## TO DO
Go through the material underneath and show every line where the string "TURQUOISE" occurs.
══════════
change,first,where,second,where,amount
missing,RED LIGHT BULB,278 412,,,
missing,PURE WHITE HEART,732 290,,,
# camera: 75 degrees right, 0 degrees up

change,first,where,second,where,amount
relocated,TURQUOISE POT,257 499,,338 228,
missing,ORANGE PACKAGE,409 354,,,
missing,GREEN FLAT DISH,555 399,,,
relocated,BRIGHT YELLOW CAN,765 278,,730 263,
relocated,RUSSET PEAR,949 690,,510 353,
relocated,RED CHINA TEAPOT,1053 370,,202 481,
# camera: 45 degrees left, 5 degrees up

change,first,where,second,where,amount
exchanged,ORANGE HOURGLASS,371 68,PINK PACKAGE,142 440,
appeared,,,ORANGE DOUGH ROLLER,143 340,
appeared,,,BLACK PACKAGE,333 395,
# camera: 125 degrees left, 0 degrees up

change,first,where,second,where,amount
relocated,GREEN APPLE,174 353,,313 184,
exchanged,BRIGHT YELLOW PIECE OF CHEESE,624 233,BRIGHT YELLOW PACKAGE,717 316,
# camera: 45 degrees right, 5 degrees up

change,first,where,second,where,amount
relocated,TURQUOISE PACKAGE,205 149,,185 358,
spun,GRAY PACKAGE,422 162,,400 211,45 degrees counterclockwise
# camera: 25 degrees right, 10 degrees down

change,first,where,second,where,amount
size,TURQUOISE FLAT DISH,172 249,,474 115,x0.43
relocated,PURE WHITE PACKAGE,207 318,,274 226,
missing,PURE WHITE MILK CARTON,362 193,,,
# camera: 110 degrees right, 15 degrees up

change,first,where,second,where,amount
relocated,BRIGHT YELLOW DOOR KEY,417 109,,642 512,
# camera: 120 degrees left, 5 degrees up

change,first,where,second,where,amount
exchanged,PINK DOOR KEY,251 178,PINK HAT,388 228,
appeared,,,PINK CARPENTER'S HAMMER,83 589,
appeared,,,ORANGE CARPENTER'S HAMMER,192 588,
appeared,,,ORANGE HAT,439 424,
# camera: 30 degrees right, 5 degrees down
══════════
## REPLY
relocated,TURQUOISE POT,257 499,,338 228,
relocated,TURQUOISE PACKAGE,205 149,,185 358,
size,TURQUOISE FLAT DISH,172 249,,474 115,x0.43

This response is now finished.